#### [Saved data entries]
(begin)

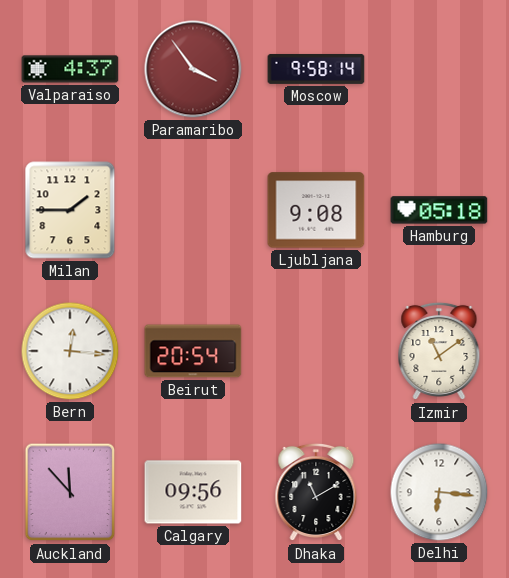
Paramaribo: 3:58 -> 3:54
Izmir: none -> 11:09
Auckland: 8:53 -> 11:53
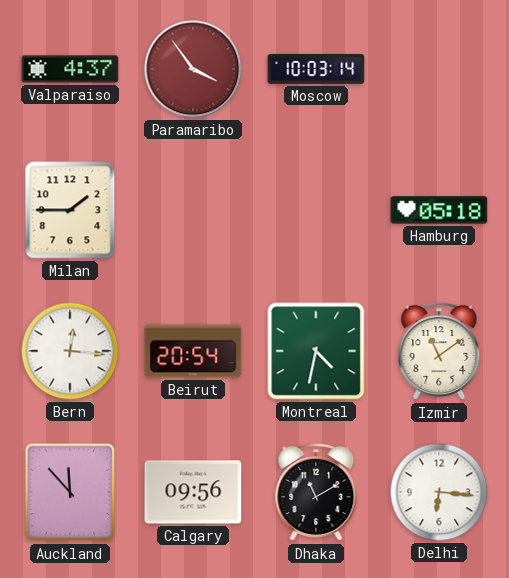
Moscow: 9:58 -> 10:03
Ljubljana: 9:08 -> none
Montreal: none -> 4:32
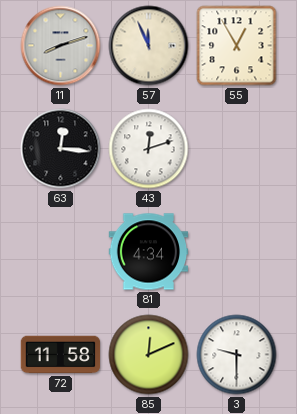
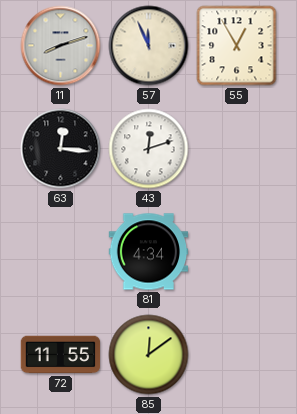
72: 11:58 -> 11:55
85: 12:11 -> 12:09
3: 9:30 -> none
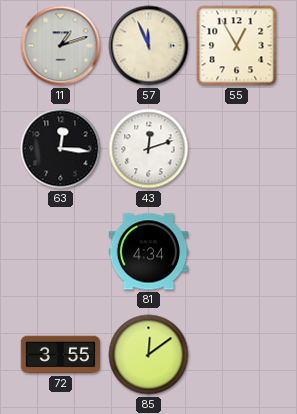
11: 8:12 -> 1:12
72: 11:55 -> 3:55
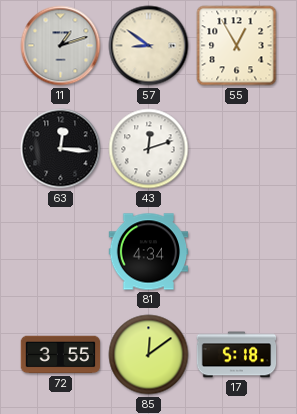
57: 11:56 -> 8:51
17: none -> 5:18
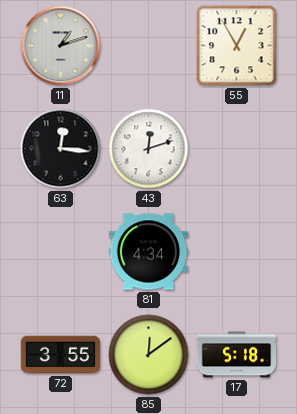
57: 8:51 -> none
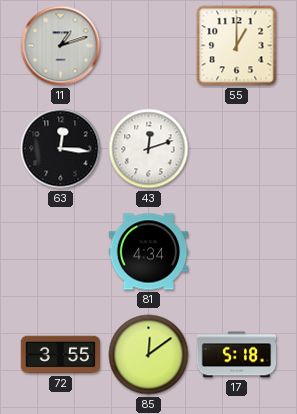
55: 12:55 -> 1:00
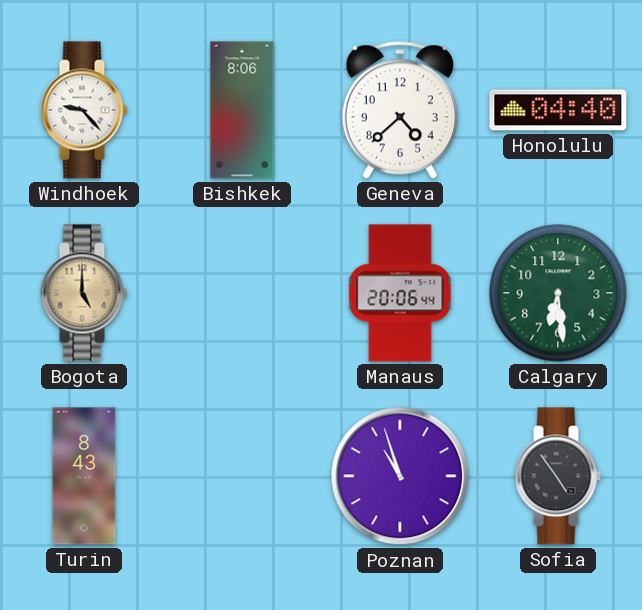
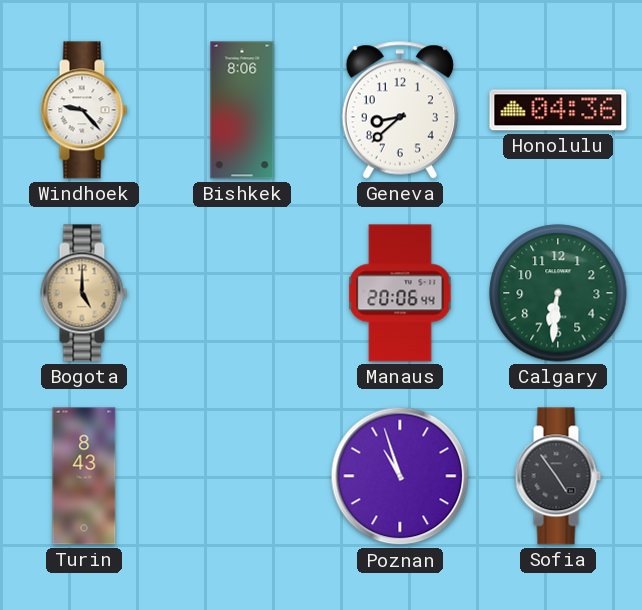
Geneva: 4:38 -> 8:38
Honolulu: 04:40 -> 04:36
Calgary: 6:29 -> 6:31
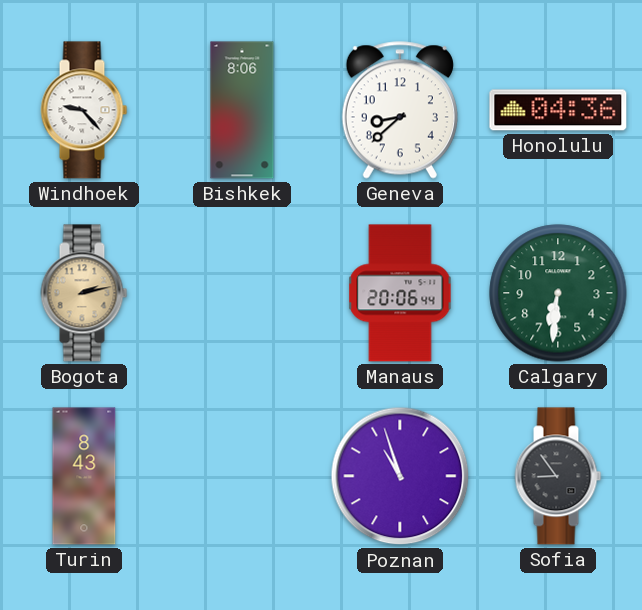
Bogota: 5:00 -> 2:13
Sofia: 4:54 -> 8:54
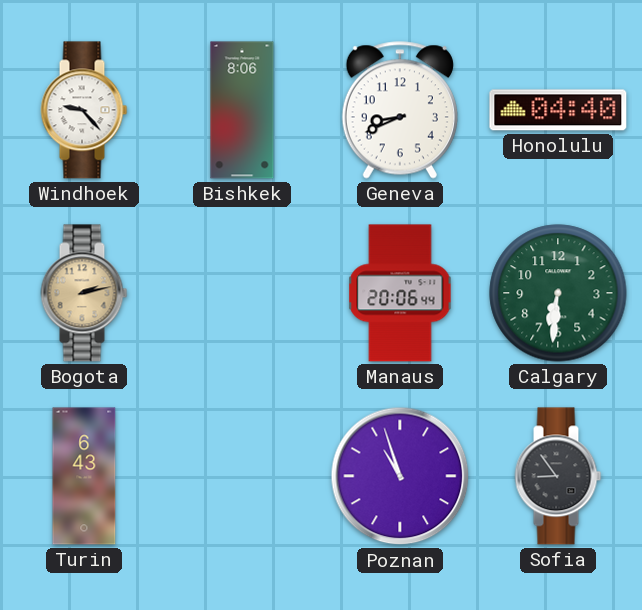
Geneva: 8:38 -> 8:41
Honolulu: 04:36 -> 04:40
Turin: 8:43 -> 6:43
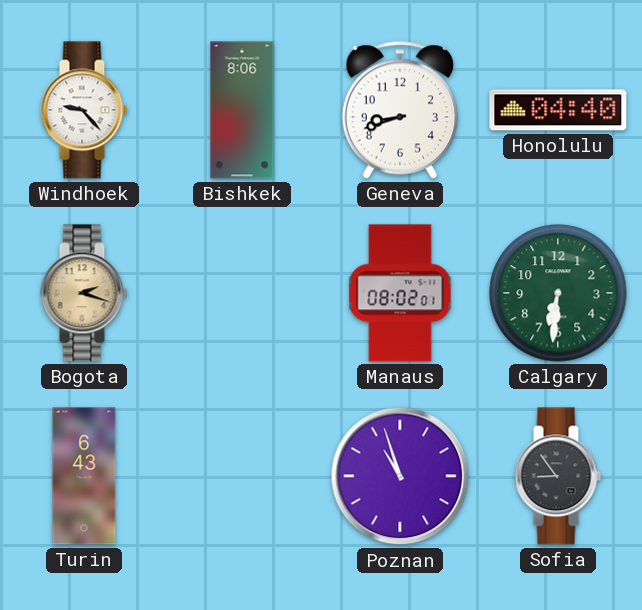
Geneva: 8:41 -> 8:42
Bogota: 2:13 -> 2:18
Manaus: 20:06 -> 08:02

(end)
(begin)

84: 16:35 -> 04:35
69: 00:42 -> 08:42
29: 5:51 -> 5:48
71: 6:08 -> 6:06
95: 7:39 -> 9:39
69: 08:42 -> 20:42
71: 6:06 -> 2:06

(end)

#### [Short task]
Repeat, word for word, the lines of the listing from the one containing "Geneva: 8:38 -> 8:41" through the one containing "Manaus: 20:06 -> 08:02", both ends included. Leave out the picture lines.

#### [Output for this exercise]
Geneva: 8:38 -> 8:41
Honolulu: 04:36 -> 04:40
Turin: 8:43 -> 6:43
Geneva: 8:41 -> 8:42
Bogota: 2:13 -> 2:18
Manaus: 20:06 -> 08:02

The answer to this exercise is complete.